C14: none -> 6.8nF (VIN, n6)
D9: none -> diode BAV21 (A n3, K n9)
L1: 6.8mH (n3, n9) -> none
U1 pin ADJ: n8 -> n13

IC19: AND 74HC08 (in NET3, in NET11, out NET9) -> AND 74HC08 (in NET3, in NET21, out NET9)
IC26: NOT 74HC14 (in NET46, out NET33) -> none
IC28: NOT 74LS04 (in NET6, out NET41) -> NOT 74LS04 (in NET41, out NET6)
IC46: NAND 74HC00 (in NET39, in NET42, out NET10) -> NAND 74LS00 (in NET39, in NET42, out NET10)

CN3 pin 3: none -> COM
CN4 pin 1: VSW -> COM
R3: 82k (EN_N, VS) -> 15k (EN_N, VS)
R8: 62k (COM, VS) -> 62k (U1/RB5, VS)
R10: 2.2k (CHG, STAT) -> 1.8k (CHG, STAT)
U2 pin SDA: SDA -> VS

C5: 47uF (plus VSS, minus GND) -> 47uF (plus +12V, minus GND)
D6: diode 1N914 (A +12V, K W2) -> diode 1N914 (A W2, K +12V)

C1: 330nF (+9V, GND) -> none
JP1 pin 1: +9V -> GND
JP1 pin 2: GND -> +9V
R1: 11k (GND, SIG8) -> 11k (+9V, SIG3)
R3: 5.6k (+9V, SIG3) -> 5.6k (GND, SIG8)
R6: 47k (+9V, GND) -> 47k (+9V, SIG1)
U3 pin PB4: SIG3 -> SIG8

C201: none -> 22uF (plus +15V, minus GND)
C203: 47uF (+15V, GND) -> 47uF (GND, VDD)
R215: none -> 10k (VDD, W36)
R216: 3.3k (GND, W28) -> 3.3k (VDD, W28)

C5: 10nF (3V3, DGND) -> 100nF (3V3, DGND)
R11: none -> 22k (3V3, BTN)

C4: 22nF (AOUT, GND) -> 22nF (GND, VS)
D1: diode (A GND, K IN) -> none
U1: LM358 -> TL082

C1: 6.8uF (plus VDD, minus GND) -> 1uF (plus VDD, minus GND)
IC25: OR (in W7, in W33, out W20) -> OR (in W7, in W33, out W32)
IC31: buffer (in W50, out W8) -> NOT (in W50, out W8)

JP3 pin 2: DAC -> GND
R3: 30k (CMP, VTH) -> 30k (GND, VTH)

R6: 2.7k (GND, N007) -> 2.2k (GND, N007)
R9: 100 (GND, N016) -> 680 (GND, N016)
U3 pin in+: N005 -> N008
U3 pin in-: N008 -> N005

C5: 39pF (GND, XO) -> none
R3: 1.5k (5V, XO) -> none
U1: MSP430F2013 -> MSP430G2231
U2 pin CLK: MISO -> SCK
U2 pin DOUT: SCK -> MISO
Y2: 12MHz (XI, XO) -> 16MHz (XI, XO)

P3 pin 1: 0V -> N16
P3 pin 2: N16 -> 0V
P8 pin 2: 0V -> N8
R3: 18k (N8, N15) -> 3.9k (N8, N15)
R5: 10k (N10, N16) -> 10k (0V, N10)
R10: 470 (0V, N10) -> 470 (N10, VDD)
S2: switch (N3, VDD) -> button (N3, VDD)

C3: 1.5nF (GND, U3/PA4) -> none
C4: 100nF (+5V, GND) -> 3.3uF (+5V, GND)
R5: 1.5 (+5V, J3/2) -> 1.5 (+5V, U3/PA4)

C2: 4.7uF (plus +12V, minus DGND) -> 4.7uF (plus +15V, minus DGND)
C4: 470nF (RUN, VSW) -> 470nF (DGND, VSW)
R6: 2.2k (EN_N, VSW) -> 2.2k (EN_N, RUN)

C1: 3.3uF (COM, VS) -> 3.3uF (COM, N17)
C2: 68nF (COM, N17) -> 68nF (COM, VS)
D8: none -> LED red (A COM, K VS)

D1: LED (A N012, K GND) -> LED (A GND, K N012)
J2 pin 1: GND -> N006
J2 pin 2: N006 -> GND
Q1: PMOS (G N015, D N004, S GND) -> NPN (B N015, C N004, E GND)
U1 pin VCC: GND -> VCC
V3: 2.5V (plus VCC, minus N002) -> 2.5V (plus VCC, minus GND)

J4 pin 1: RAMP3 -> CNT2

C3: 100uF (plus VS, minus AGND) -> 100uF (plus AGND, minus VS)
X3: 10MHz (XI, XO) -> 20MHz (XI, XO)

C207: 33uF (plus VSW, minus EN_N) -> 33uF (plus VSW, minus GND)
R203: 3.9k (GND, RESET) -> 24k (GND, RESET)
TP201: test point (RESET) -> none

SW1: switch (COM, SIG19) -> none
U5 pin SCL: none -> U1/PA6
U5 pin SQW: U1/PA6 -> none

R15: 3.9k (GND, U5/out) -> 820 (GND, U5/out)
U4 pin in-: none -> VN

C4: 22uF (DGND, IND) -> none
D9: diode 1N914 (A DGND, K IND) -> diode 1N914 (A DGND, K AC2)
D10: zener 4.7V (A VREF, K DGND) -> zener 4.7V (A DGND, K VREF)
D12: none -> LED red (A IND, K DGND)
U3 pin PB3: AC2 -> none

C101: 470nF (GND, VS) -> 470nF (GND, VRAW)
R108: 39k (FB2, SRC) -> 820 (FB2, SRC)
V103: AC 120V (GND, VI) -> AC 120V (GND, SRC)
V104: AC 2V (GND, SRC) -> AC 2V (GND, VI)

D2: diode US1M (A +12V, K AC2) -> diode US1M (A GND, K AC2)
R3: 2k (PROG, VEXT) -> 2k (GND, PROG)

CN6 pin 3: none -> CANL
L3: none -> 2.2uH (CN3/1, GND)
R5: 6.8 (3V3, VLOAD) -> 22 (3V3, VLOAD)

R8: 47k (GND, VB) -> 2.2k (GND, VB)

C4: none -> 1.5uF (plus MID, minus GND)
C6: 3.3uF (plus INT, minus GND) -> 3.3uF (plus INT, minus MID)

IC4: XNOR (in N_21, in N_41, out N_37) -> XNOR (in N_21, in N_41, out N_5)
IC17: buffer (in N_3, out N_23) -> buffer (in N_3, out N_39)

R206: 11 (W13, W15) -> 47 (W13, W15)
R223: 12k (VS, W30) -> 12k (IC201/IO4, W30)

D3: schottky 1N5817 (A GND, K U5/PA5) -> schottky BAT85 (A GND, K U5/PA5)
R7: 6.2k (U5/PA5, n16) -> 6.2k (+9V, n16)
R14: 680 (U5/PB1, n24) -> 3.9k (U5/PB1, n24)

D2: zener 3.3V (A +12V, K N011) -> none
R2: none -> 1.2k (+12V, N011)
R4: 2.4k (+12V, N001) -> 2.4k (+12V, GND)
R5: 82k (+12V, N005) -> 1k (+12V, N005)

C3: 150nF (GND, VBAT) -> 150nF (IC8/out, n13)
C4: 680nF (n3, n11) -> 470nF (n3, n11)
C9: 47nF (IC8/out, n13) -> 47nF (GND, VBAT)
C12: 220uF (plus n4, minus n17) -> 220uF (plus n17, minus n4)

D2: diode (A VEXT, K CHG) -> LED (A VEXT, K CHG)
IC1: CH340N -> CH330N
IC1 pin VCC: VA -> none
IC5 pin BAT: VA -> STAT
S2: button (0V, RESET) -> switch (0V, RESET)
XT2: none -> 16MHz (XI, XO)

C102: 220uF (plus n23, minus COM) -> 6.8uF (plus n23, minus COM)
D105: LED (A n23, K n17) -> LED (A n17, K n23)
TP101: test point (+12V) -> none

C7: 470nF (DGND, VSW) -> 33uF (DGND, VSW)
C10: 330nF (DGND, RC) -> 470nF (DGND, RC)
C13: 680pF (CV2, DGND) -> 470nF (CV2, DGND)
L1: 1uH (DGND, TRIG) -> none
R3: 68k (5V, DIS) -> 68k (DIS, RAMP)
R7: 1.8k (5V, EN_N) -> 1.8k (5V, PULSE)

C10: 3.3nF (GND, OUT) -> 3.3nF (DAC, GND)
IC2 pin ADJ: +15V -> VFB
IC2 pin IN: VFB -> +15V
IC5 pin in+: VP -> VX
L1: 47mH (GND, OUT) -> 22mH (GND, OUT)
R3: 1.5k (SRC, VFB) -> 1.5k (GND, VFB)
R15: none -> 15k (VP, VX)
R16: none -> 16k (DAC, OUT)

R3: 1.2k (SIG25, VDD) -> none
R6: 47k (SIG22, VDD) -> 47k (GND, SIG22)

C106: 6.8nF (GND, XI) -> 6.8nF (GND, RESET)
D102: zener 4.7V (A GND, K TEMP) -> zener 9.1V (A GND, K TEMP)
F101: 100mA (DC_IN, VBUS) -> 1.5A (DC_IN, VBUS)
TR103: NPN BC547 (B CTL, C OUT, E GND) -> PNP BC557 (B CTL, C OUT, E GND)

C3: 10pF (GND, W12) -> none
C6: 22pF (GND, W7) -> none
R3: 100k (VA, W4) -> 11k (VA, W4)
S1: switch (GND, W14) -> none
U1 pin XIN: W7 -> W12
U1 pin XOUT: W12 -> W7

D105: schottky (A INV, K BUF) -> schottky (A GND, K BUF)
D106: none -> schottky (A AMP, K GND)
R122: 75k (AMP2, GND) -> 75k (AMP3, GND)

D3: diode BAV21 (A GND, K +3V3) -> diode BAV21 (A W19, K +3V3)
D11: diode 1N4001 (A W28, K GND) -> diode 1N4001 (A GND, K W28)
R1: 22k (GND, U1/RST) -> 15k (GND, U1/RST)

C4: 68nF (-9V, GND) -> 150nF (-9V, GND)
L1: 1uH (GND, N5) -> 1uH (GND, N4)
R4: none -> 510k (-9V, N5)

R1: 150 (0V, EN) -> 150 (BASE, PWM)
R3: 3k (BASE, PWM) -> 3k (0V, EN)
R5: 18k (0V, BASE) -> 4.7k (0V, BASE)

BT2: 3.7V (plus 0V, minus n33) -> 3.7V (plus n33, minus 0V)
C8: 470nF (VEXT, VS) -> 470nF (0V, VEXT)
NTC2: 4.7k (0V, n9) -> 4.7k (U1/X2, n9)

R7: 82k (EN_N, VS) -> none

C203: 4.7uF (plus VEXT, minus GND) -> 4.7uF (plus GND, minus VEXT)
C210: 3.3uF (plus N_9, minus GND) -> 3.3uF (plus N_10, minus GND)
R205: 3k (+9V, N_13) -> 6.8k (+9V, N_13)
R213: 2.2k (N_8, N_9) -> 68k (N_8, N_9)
++++++++++
• **Exercise**
The answer must be every line from the entries above that holds the string "zener".

• **Exercise result**
D10: zener 4.7V (A VREF, K DGND) -> zener 4.7V (A DGND, K VREF)
D2: zener 3.3V (A +12V, K N011) -> none
D102: zener 4.7V (A GND, K TEMP) -> zener 9.1V (A GND, K TEMP)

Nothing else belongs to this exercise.